*EXERCISE*. The entries below contain a stretch that opens with the line containing "orange domino: 0 -> 4" and closes with the line containing "red light bulb: 5 -> 3"; set down that stretch exactly, both ends included, and nothing else.

------ DATA SUPPLIED ------

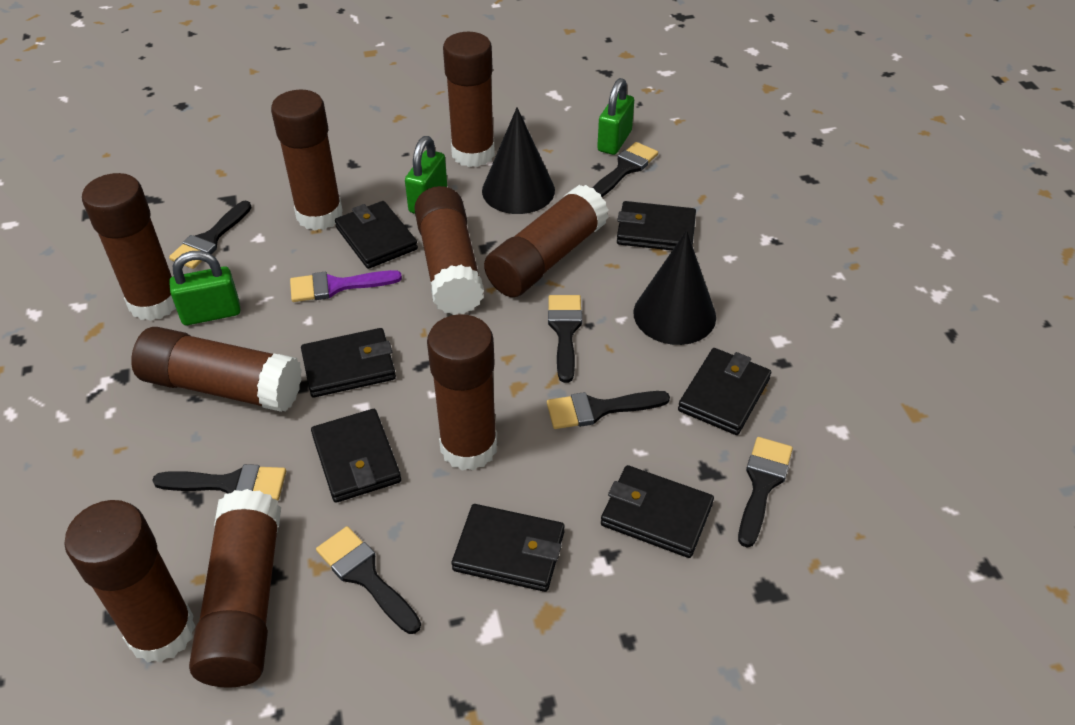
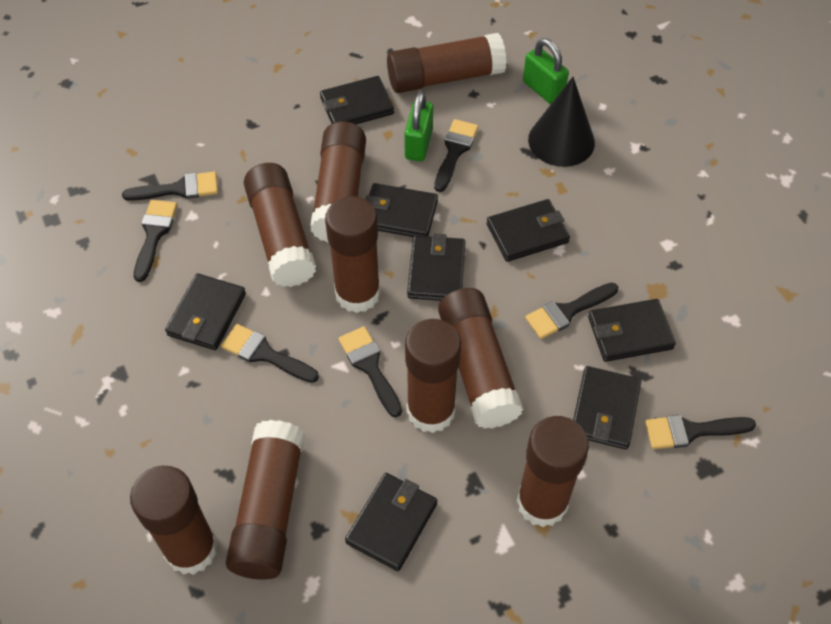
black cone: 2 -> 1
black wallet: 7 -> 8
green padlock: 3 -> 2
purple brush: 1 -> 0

------
------ DATA SUPPLIED ------

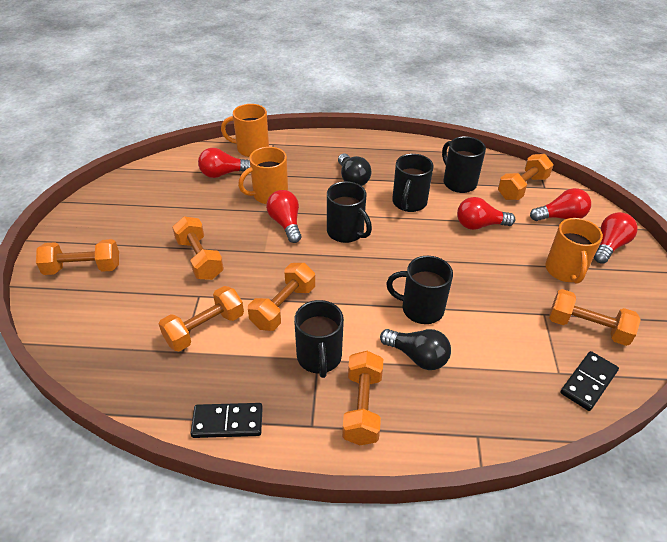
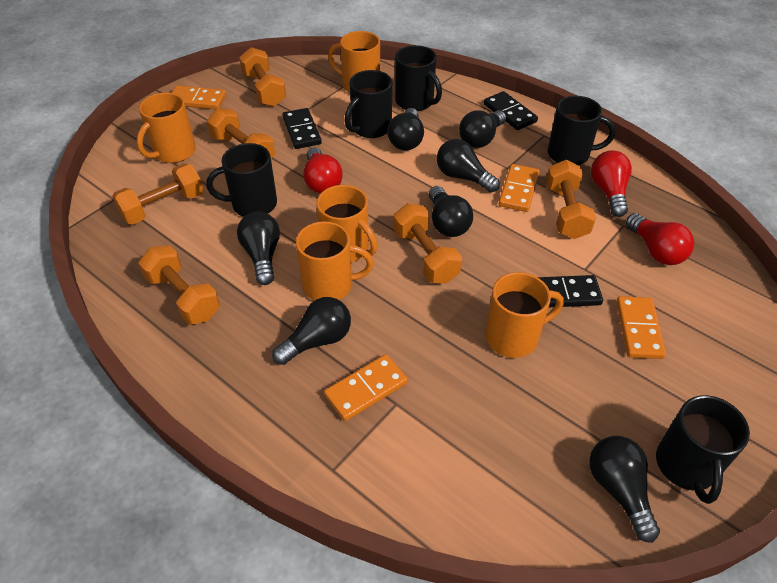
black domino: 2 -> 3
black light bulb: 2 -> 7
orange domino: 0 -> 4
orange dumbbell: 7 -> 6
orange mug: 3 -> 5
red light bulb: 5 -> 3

------

*REPLY*.
orange domino: 0 -> 4
orange dumbbell: 7 -> 6
orange mug: 3 -> 5
red light bulb: 5 -> 3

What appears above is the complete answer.